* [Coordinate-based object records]
----

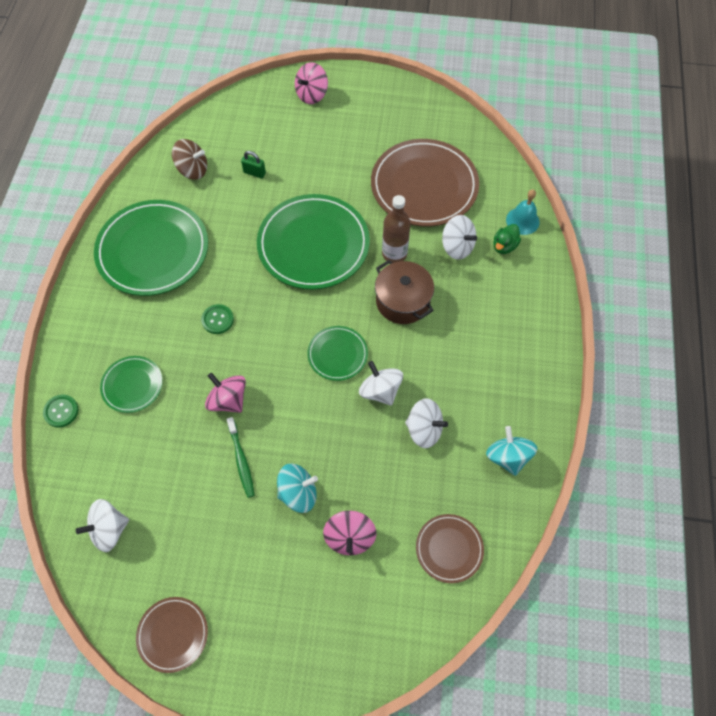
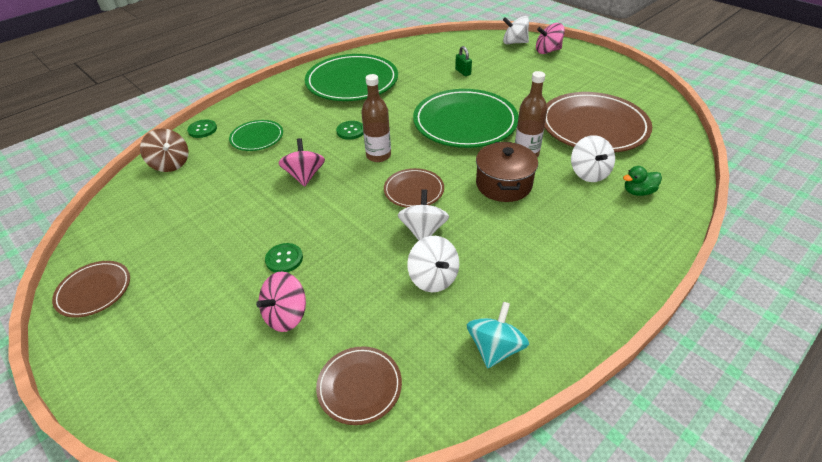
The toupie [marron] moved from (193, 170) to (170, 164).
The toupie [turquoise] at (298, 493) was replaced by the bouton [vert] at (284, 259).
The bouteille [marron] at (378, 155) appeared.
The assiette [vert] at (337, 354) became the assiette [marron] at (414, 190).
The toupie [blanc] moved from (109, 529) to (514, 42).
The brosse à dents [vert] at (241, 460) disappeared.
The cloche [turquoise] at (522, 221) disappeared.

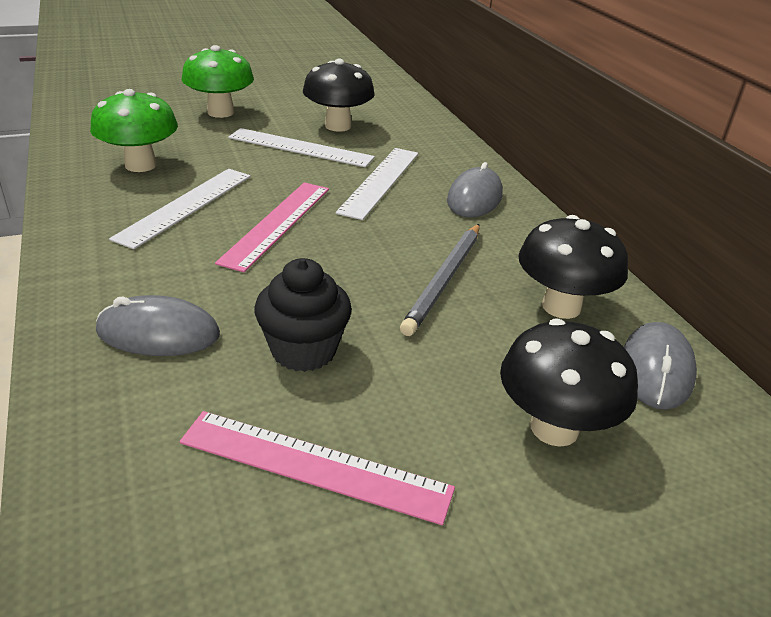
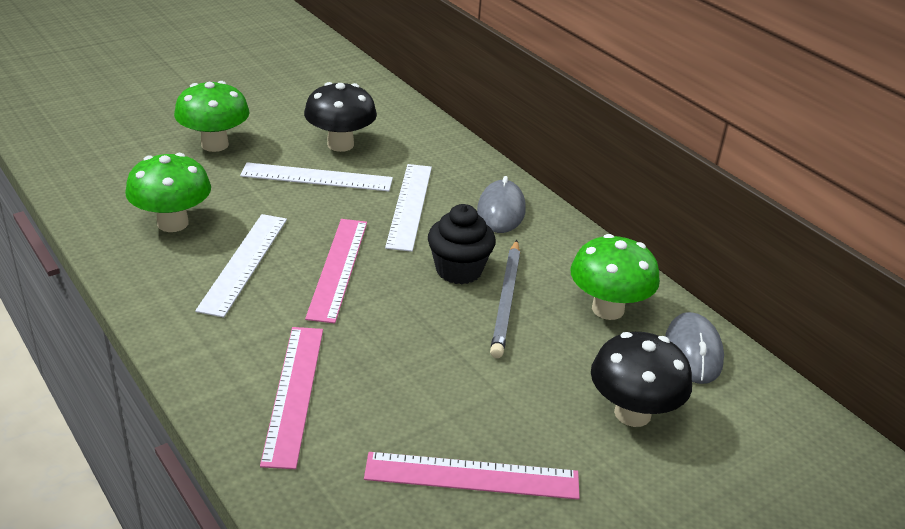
The souris [gris] at (158, 333) was replaced by the règle [rose] at (294, 393).
The muffin [noir] moved from (303, 350) to (459, 270).
The champignon [noir] at (561, 306) became the champignon [vert] at (608, 309).

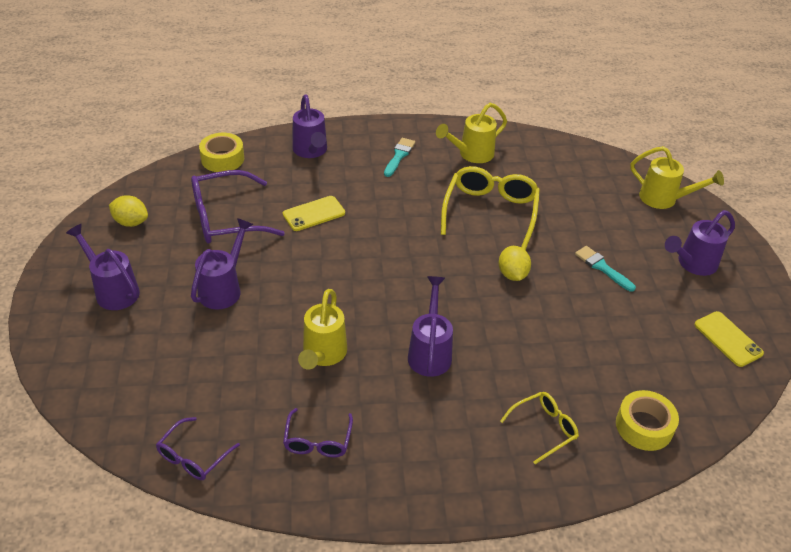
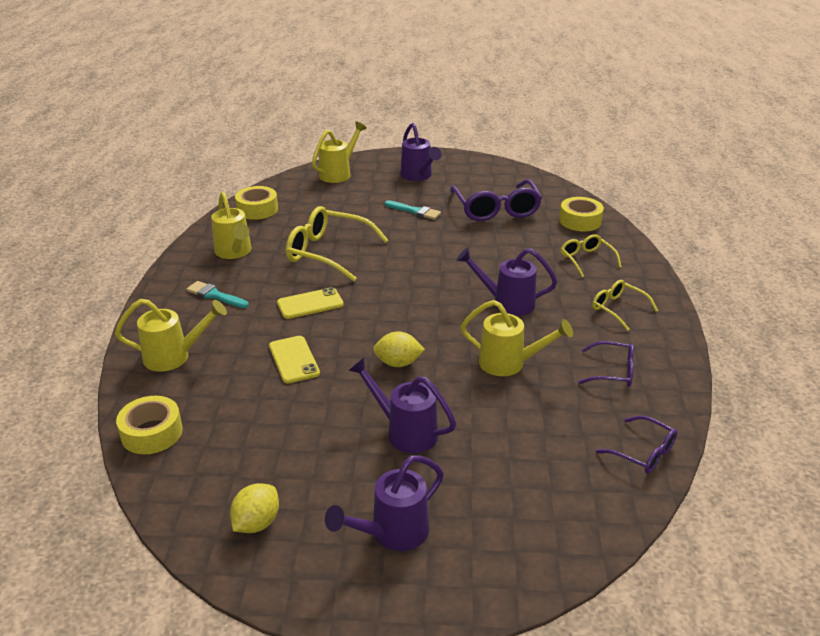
The arrosoir [violet] at (311, 151) became the arrosoir [jaune] at (174, 357).
The ruban adhésif [jaune] at (257, 209) appeared.
The téléphone [jaune] moved from (728, 339) to (310, 304).
The citron [jaune] moved from (512, 274) to (398, 363).
The pinceau [turquoise] at (602, 267) turned 120 degrees counterclockwise.
The lunettes [violet] moved from (226, 218) to (496, 209).
The lunettes [jaune] at (618, 309) appeared.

----

* [What you will do]
Without the pictures, please output every record exactly.

* [Response area]
The toupie [marron] moved from (193, 170) to (170, 164).
The toupie [turquoise] at (298, 493) was replaced by the bouton [vert] at (284, 259).
The bouteille [marron] at (378, 155) appeared.
The assiette [vert] at (337, 354) became the assiette [marron] at (414, 190).
The toupie [blanc] moved from (109, 529) to (514, 42).
The brosse à dents [vert] at (241, 460) disappeared.
The cloche [turquoise] at (522, 221) disappeared.

The souris [gris] at (158, 333) was replaced by the règle [rose] at (294, 393).
The muffin [noir] moved from (303, 350) to (459, 270).
The champignon [noir] at (561, 306) became the champignon [vert] at (608, 309).

The arrosoir [violet] at (311, 151) became the arrosoir [jaune] at (174, 357).
The ruban adhésif [jaune] at (257, 209) appeared.
The téléphone [jaune] moved from (728, 339) to (310, 304).
The citron [jaune] moved from (512, 274) to (398, 363).
The pinceau [turquoise] at (602, 267) turned 120 degrees counterclockwise.
The lunettes [violet] moved from (226, 218) to (496, 209).
The lunettes [jaune] at (618, 309) appeared.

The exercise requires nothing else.